___ Material ___

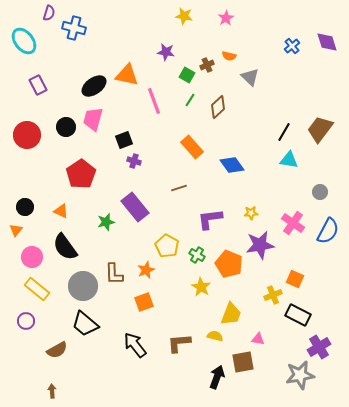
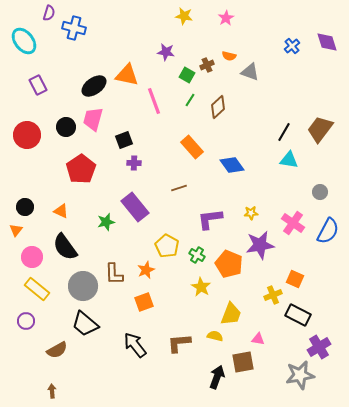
gray triangle at (250, 77): moved 5 px up; rotated 24 degrees counterclockwise
purple cross at (134, 161): moved 2 px down; rotated 16 degrees counterclockwise
red pentagon at (81, 174): moved 5 px up
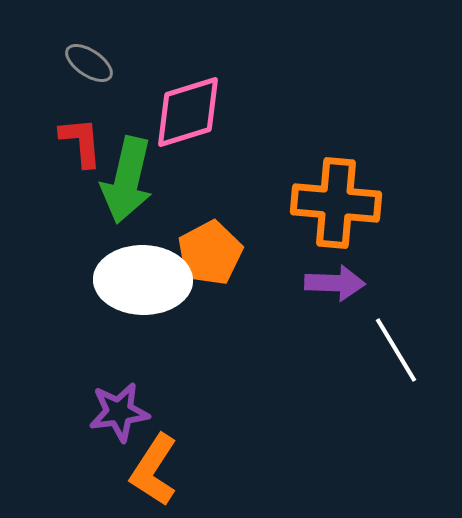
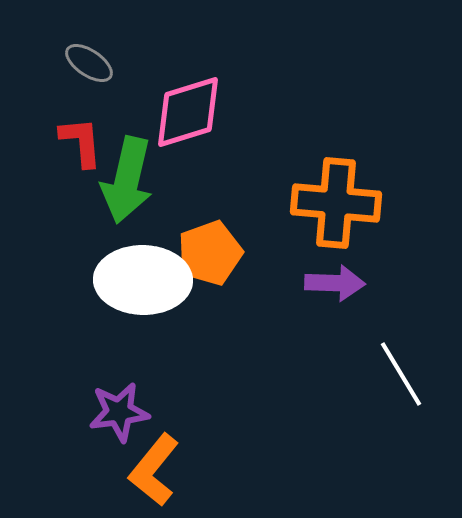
orange pentagon: rotated 8 degrees clockwise
white line: moved 5 px right, 24 px down
orange L-shape: rotated 6 degrees clockwise
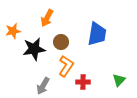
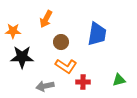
orange arrow: moved 1 px left, 1 px down
orange star: rotated 14 degrees clockwise
black star: moved 12 px left, 8 px down; rotated 10 degrees clockwise
orange L-shape: rotated 90 degrees clockwise
green triangle: rotated 32 degrees clockwise
gray arrow: moved 2 px right; rotated 48 degrees clockwise
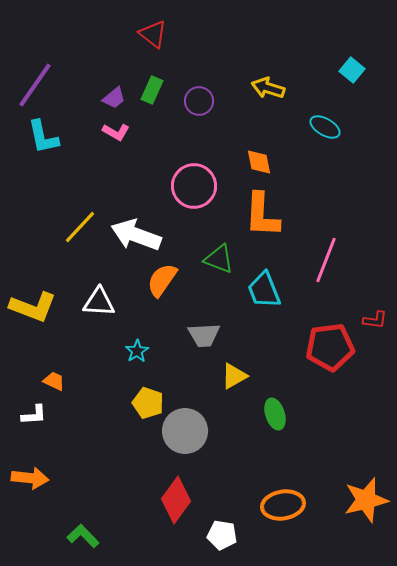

___

Written instruction ▸ Counting the rows above, how many contain the string "shape"? Reply with the number alone.

Reply ▸ 2